╭─ Material for this exercise

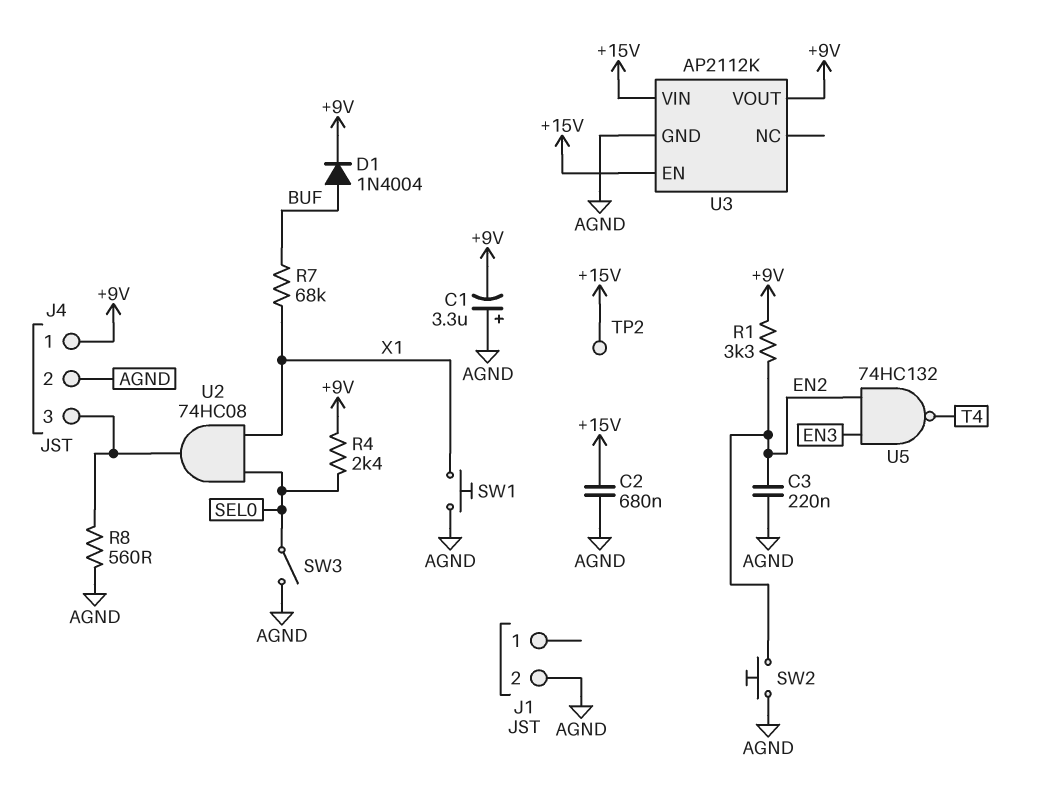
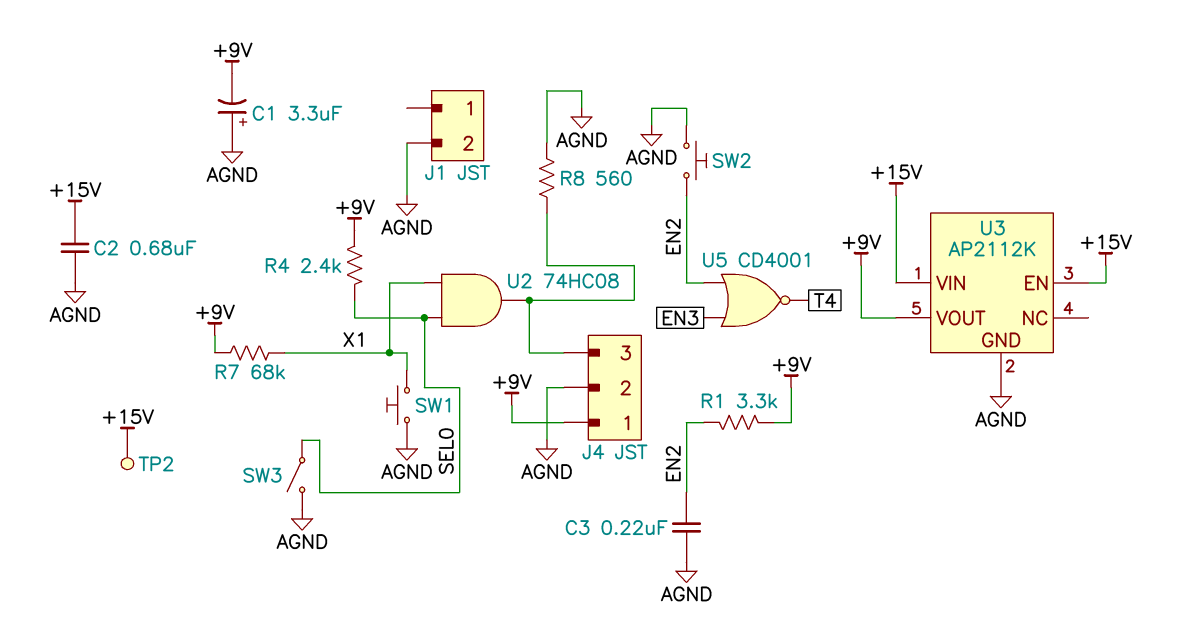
D1: diode 1N4004 (A BUF, K +9V) -> none
R7: 68k (BUF, X1) -> 68k (+9V, X1)
U5: NAND 74HC132 (in EN2, in EN3, out T4) -> NOR CD4001 (in EN2, in EN3, out T4)

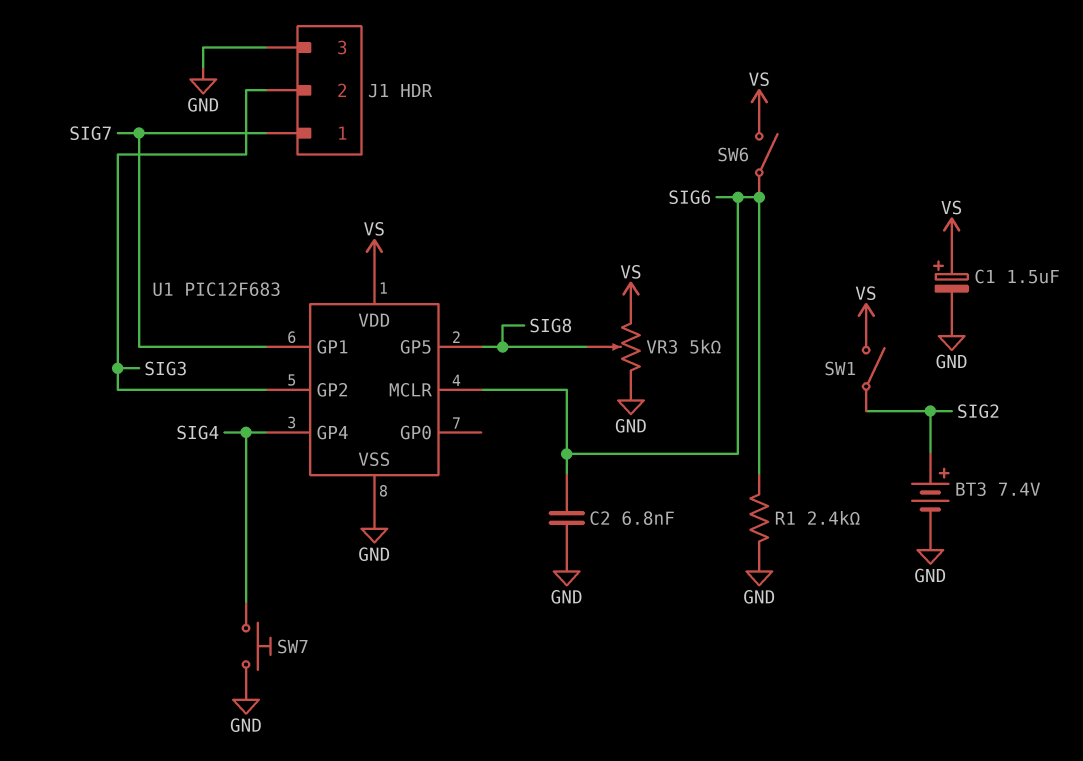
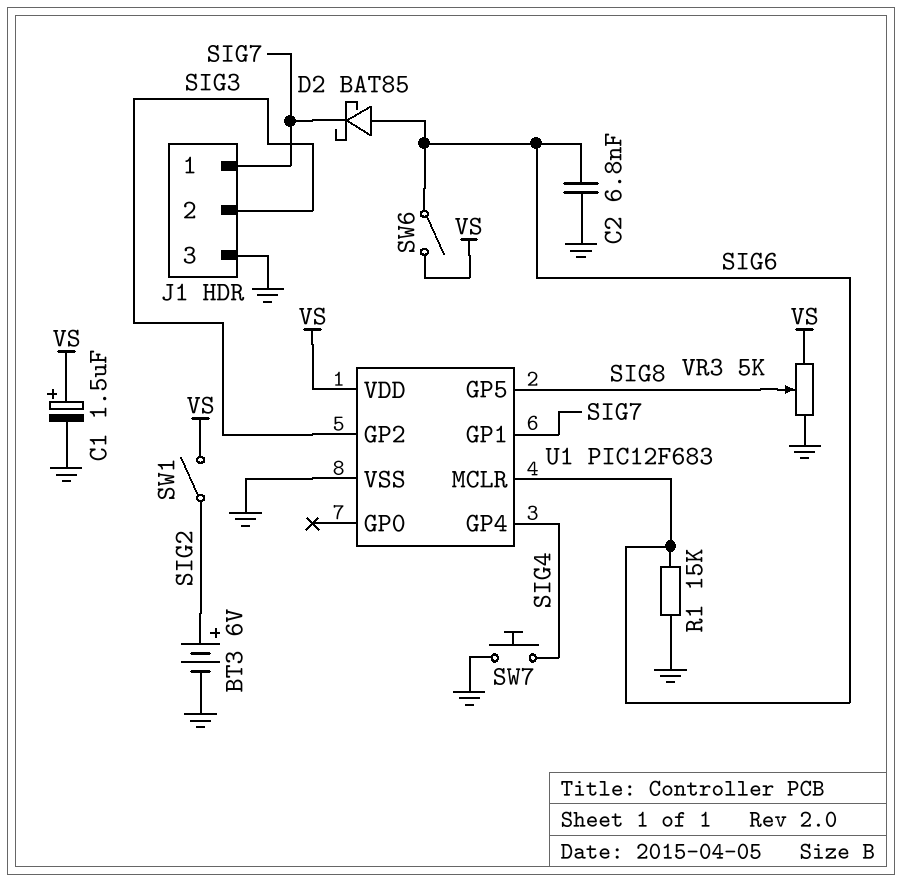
BT3: 7.4V (plus SIG2, minus GND) -> 6V (plus SIG2, minus GND)
D2: none -> schottky BAT85 (A SIG6, K SIG7)
R1: 2.4k (GND, SIG6) -> 15k (GND, SIG6)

╰─

Your instructions
Your response should be each line that includes the word "none", copied from the records.

Answer below
D1: diode 1N4004 (A BUF, K +9V) -> none
D2: none -> schottky BAT85 (A SIG6, K SIG7)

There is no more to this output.